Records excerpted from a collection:
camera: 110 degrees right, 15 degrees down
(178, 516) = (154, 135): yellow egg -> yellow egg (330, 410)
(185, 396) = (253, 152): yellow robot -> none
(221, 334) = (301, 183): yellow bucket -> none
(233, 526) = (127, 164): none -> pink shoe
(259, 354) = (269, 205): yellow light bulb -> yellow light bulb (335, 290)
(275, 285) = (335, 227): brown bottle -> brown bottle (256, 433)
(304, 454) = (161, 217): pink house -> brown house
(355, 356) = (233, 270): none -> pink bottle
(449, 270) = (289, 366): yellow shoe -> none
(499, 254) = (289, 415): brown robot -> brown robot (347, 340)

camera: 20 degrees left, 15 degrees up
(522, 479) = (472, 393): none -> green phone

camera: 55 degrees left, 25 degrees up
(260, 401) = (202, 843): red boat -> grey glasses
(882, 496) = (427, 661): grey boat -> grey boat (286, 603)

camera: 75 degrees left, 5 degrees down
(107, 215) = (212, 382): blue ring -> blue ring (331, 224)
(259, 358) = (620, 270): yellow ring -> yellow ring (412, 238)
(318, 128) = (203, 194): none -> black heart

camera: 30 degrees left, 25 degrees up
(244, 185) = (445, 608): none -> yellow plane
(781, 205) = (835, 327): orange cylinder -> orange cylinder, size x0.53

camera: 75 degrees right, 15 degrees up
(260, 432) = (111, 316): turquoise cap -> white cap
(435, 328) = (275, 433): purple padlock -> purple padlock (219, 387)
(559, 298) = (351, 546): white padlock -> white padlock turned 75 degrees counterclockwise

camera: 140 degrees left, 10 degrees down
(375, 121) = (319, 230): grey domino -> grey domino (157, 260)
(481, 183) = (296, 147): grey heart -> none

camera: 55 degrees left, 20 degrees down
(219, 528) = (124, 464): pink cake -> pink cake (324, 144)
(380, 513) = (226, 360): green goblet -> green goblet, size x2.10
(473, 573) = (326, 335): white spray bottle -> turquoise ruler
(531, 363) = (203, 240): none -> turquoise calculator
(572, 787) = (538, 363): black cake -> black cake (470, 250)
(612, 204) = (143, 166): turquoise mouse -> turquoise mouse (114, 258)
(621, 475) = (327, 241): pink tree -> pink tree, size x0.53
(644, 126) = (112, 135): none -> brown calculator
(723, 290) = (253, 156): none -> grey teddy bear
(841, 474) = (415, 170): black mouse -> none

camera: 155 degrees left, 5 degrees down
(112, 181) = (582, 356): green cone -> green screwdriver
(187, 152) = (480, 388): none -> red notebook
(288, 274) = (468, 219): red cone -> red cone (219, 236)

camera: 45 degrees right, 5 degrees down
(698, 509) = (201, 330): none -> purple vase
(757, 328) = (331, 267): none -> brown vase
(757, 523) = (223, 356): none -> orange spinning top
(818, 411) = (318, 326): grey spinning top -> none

◆ **What you should do**:
Line by line, retype all of the entries.

◆ **Response to this exercise**:
camera: 110 degrees right, 15 degrees down
(178, 516) = (154, 135): yellow egg -> yellow egg (330, 410)
(185, 396) = (253, 152): yellow robot -> none
(221, 334) = (301, 183): yellow bucket -> none
(233, 526) = (127, 164): none -> pink shoe
(259, 354) = (269, 205): yellow light bulb -> yellow light bulb (335, 290)
(275, 285) = (335, 227): brown bottle -> brown bottle (256, 433)
(304, 454) = (161, 217): pink house -> brown house
(355, 356) = (233, 270): none -> pink bottle
(449, 270) = (289, 366): yellow shoe -> none
(499, 254) = (289, 415): brown robot -> brown robot (347, 340)

camera: 20 degrees left, 15 degrees up
(522, 479) = (472, 393): none -> green phone

camera: 55 degrees left, 25 degrees up
(260, 401) = (202, 843): red boat -> grey glasses
(882, 496) = (427, 661): grey boat -> grey boat (286, 603)

camera: 75 degrees left, 5 degrees down
(107, 215) = (212, 382): blue ring -> blue ring (331, 224)
(259, 358) = (620, 270): yellow ring -> yellow ring (412, 238)
(318, 128) = (203, 194): none -> black heart

camera: 30 degrees left, 25 degrees up
(244, 185) = (445, 608): none -> yellow plane
(781, 205) = (835, 327): orange cylinder -> orange cylinder, size x0.53

camera: 75 degrees right, 15 degrees up
(260, 432) = (111, 316): turquoise cap -> white cap
(435, 328) = (275, 433): purple padlock -> purple padlock (219, 387)
(559, 298) = (351, 546): white padlock -> white padlock turned 75 degrees counterclockwise

camera: 140 degrees left, 10 degrees down
(375, 121) = (319, 230): grey domino -> grey domino (157, 260)
(481, 183) = (296, 147): grey heart -> none

camera: 55 degrees left, 20 degrees down
(219, 528) = (124, 464): pink cake -> pink cake (324, 144)
(380, 513) = (226, 360): green goblet -> green goblet, size x2.10
(473, 573) = (326, 335): white spray bottle -> turquoise ruler
(531, 363) = (203, 240): none -> turquoise calculator
(572, 787) = (538, 363): black cake -> black cake (470, 250)
(612, 204) = (143, 166): turquoise mouse -> turquoise mouse (114, 258)
(621, 475) = (327, 241): pink tree -> pink tree, size x0.53
(644, 126) = (112, 135): none -> brown calculator
(723, 290) = (253, 156): none -> grey teddy bear
(841, 474) = (415, 170): black mouse -> none

camera: 155 degrees left, 5 degrees down
(112, 181) = (582, 356): green cone -> green screwdriver
(187, 152) = (480, 388): none -> red notebook
(288, 274) = (468, 219): red cone -> red cone (219, 236)

camera: 45 degrees right, 5 degrees down
(698, 509) = (201, 330): none -> purple vase
(757, 328) = (331, 267): none -> brown vase
(757, 523) = (223, 356): none -> orange spinning top
(818, 411) = (318, 326): grey spinning top -> none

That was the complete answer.